Saved entries:
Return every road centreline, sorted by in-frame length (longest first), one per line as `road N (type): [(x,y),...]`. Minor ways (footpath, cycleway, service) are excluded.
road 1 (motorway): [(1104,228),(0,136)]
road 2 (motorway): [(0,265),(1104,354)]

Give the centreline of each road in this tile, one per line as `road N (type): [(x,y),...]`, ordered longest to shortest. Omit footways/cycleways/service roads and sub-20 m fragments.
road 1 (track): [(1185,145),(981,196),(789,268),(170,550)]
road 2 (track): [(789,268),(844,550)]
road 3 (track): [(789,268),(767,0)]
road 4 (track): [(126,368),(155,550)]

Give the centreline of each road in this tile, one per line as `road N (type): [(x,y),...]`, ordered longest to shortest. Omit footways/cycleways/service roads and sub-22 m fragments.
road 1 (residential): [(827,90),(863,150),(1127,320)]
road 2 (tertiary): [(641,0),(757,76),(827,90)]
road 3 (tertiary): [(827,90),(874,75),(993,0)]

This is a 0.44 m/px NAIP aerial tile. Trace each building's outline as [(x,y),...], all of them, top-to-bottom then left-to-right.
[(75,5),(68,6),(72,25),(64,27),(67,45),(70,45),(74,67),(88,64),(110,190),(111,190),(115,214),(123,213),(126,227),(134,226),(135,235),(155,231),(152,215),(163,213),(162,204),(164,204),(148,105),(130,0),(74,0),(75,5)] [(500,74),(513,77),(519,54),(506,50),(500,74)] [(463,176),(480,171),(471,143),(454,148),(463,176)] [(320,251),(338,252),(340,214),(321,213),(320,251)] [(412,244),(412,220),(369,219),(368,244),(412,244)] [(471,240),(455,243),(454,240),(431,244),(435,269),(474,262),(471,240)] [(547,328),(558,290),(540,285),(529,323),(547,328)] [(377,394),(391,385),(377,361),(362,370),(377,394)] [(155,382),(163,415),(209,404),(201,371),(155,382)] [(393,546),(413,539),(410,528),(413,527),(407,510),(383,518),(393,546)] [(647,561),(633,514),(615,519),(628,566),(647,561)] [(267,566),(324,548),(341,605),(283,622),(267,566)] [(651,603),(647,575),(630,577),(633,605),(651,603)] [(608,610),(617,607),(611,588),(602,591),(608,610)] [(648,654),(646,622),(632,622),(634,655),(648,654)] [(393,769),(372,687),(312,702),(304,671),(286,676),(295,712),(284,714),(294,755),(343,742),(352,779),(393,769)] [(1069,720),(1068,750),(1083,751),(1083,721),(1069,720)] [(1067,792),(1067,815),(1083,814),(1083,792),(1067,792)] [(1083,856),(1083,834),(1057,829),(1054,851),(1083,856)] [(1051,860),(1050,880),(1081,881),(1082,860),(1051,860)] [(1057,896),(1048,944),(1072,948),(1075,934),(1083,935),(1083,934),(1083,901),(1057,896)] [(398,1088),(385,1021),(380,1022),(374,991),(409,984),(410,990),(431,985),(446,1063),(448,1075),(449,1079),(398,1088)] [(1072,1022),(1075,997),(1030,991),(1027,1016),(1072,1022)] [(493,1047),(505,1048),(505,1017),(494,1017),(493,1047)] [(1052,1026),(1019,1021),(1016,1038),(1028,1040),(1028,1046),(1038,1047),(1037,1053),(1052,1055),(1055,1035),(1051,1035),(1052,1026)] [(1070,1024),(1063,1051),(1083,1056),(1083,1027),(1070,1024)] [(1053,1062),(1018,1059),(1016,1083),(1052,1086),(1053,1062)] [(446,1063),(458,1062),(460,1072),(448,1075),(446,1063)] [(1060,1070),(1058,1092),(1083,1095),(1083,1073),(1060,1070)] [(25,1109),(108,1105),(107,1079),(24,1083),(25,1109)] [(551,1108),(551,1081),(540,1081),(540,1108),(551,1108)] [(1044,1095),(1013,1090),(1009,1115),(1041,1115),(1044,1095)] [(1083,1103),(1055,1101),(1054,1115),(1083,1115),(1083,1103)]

__EXERCISE GOAL__
Every entry above should be given again exactly as shown.

__OUTPUT FOR THIS EXERCISE__
Return every road centreline, sorted by in-frame length (longest first), one per line as `road N (type): [(x,y),...]`. Minor ways (footpath, cycleway, service) are excluded.
road 1 (motorway): [(1104,228),(0,136)]
road 2 (motorway): [(0,265),(1104,354)]

Give the centreline of each road in this tile, one per line as `road N (type): [(x,y),...]`, ordered longest to shortest. Omit footways/cycleways/service roads and sub-20 m fragments.
road 1 (track): [(1185,145),(981,196),(789,268),(170,550)]
road 2 (track): [(789,268),(844,550)]
road 3 (track): [(789,268),(767,0)]
road 4 (track): [(126,368),(155,550)]

Give the centreline of each road in this tile, one per line as `road N (type): [(x,y),...]`, ordered longest to shortest. Omit footways/cycleways/service roads and sub-22 m fragments.
road 1 (residential): [(827,90),(863,150),(1127,320)]
road 2 (tertiary): [(641,0),(757,76),(827,90)]
road 3 (tertiary): [(827,90),(874,75),(993,0)]

This is a 0.44 m/px NAIP aerial tile. Trace each building's outline as [(x,y),...], all of them, top-to-bottom then left-to-right.
[(75,5),(68,6),(72,25),(64,27),(67,45),(70,45),(74,67),(88,64),(110,190),(111,190),(115,214),(123,213),(126,227),(134,226),(135,235),(155,231),(152,215),(163,213),(162,204),(164,204),(148,105),(130,0),(74,0),(75,5)] [(500,74),(513,77),(519,54),(506,50),(500,74)] [(463,176),(480,171),(471,143),(454,148),(463,176)] [(320,251),(338,252),(340,214),(321,213),(320,251)] [(412,244),(412,220),(369,219),(368,244),(412,244)] [(471,240),(455,243),(454,240),(431,244),(435,269),(474,262),(471,240)] [(547,328),(558,290),(540,285),(529,323),(547,328)] [(377,394),(391,385),(377,361),(362,370),(377,394)] [(155,382),(163,415),(209,404),(201,371),(155,382)] [(393,546),(413,539),(410,528),(413,527),(407,510),(383,518),(393,546)] [(647,561),(633,514),(615,519),(628,566),(647,561)] [(267,566),(324,548),(341,605),(283,622),(267,566)] [(651,603),(647,575),(630,577),(633,605),(651,603)] [(608,610),(617,607),(611,588),(602,591),(608,610)] [(648,654),(646,622),(632,622),(634,655),(648,654)] [(393,769),(372,687),(312,702),(304,671),(286,676),(295,712),(284,714),(294,755),(343,742),(352,779),(393,769)] [(1069,720),(1068,750),(1083,751),(1083,721),(1069,720)] [(1067,792),(1067,815),(1083,814),(1083,792),(1067,792)] [(1083,856),(1083,834),(1057,829),(1054,851),(1083,856)] [(1051,860),(1050,880),(1081,881),(1082,860),(1051,860)] [(1057,896),(1048,944),(1072,948),(1075,934),(1083,935),(1083,934),(1083,901),(1057,896)] [(398,1088),(385,1021),(380,1022),(374,991),(409,984),(410,990),(431,985),(446,1063),(448,1075),(449,1079),(398,1088)] [(1072,1022),(1075,997),(1030,991),(1027,1016),(1072,1022)] [(493,1047),(505,1048),(505,1017),(494,1017),(493,1047)] [(1052,1026),(1019,1021),(1016,1038),(1028,1040),(1028,1046),(1038,1047),(1037,1053),(1052,1055),(1055,1035),(1051,1035),(1052,1026)] [(1070,1024),(1063,1051),(1083,1056),(1083,1027),(1070,1024)] [(1053,1062),(1018,1059),(1016,1083),(1052,1086),(1053,1062)] [(446,1063),(458,1062),(460,1072),(448,1075),(446,1063)] [(1060,1070),(1058,1092),(1083,1095),(1083,1073),(1060,1070)] [(25,1109),(108,1105),(107,1079),(24,1083),(25,1109)] [(551,1108),(551,1081),(540,1081),(540,1108),(551,1108)] [(1044,1095),(1013,1090),(1009,1115),(1041,1115),(1044,1095)] [(1083,1103),(1055,1101),(1054,1115),(1083,1115),(1083,1103)]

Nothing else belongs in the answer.